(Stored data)
§ §

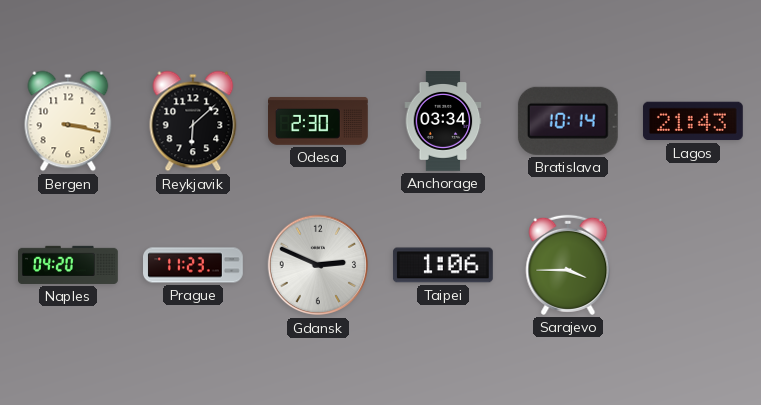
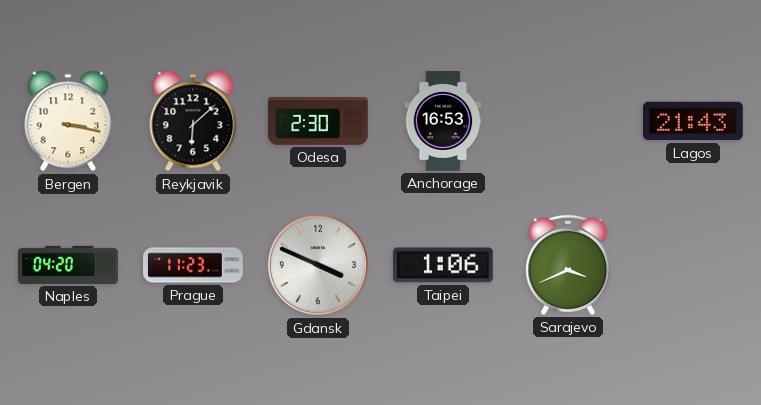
Anchorage: 03:34 -> 16:53
Bratislava: 10:14 -> none
Gdansk: 2:49 -> 3:49
Sarajevo: 3:45 -> 3:41
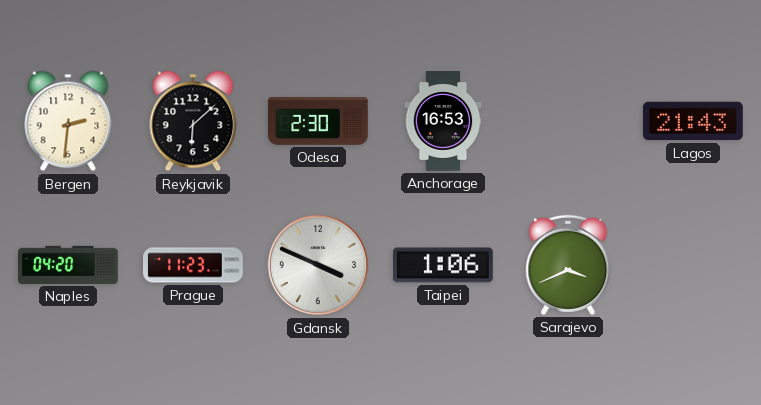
Bergen: 3:17 -> 2:31
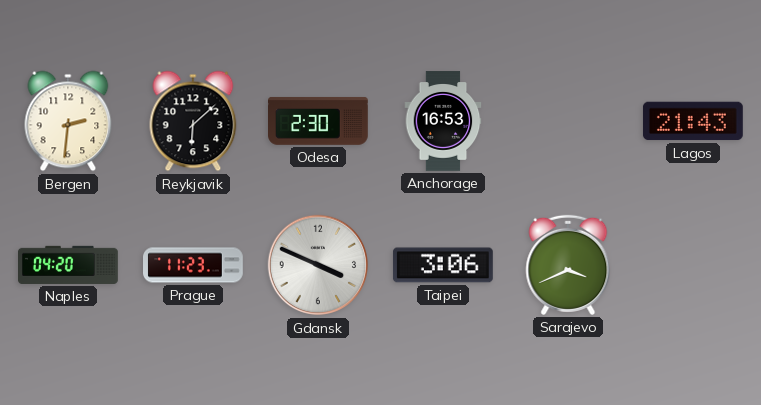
Taipei: 1:06 -> 3:06
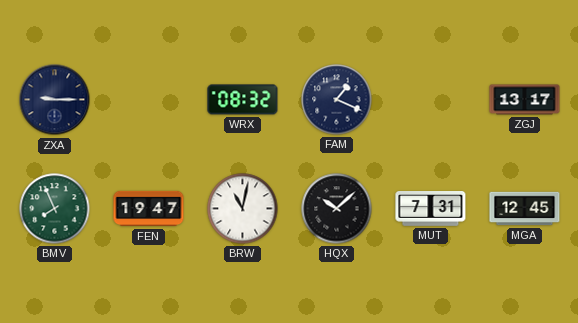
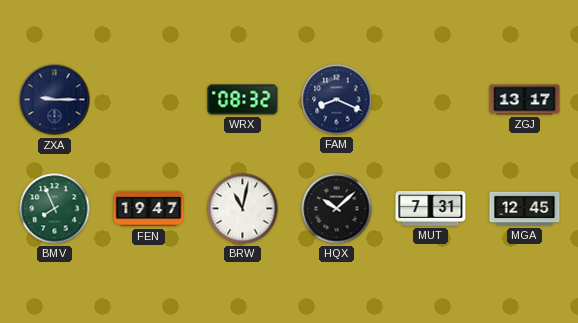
FAM: 1:19 -> 8:19
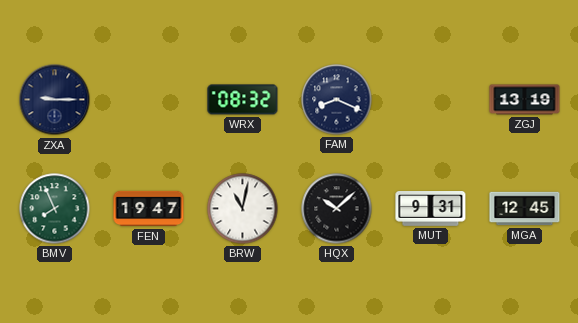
ZGJ: 13:17 -> 13:19
MUT: 7:31 -> 9:31
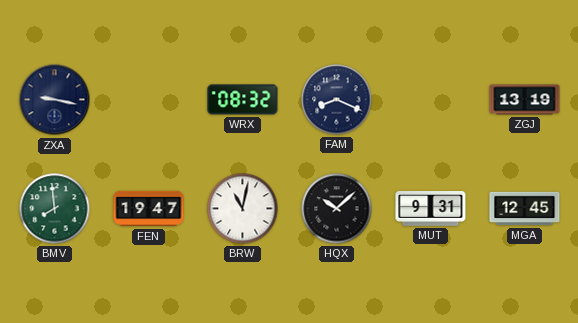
ZXA: 9:15 -> 9:17
BMV: 7:56 -> 7:59
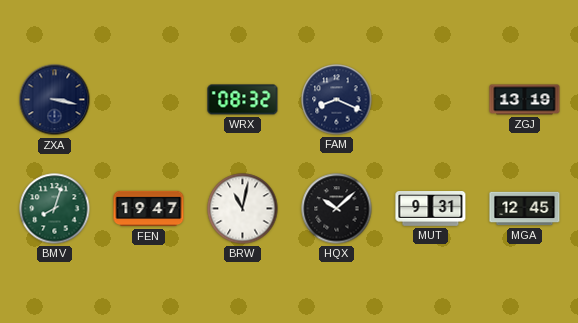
ZXA: 9:17 -> 3:17
BMV: 7:59 -> 8:03
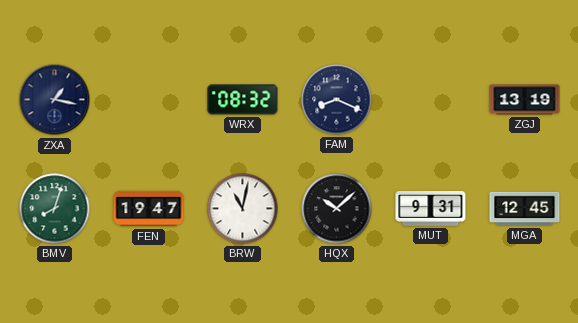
ZXA: 3:17 -> 1:17
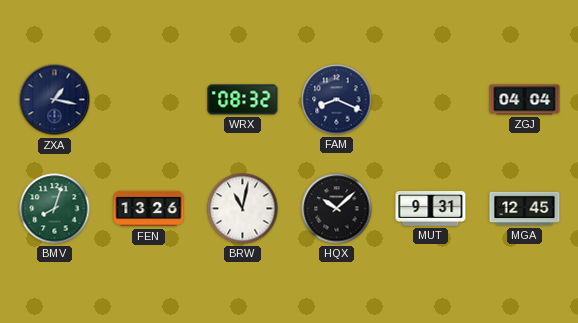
ZGJ: 13:19 -> 04:04
FEN: 19:47 -> 13:26
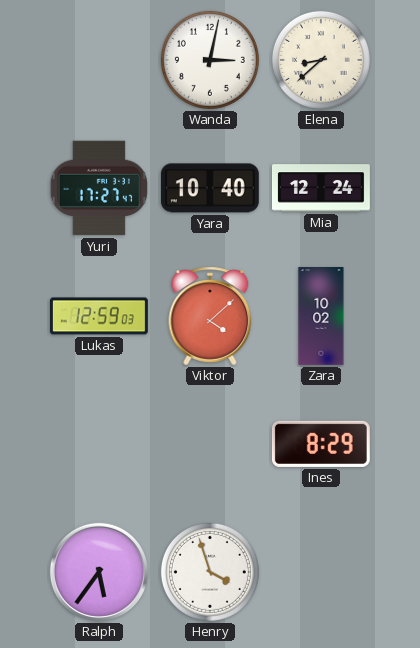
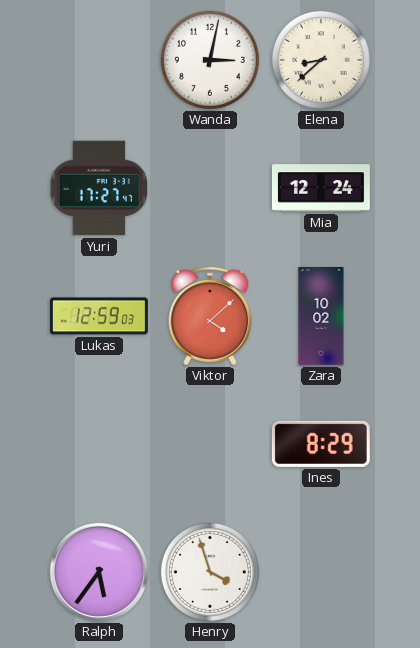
Yara: 10:40 -> none
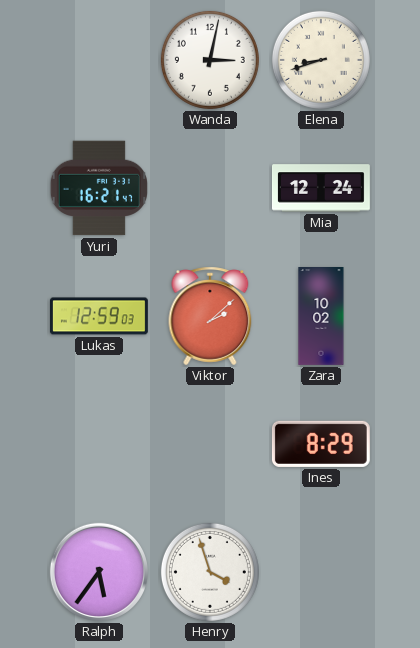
Elena: 8:38 -> 8:42
Yuri: 17:27 -> 16:21
Viktor: 4:08 -> 2:08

§ §

_Stated problem_
Update the material by replacing every "ZXA" with "KXA" and changing nothing else. Leave the pictures out of your answer.

_Final result_
Anchorage: 03:34 -> 16:53
Bratislava: 10:14 -> none
Gdansk: 2:49 -> 3:49
Sarajevo: 3:45 -> 3:41
Bergen: 3:17 -> 2:31
Taipei: 1:06 -> 3:06
FAM: 1:19 -> 8:19
ZGJ: 13:17 -> 13:19
MUT: 7:31 -> 9:31
KXA: 9:15 -> 9:17
BMV: 7:56 -> 7:59
KXA: 9:17 -> 3:17
BMV: 7:59 -> 8:03
KXA: 3:17 -> 1:17
ZGJ: 13:19 -> 04:04
FEN: 19:47 -> 13:26
Yara: 10:40 -> none
Elena: 8:38 -> 8:42
Yuri: 17:27 -> 16:21
Viktor: 4:08 -> 2:08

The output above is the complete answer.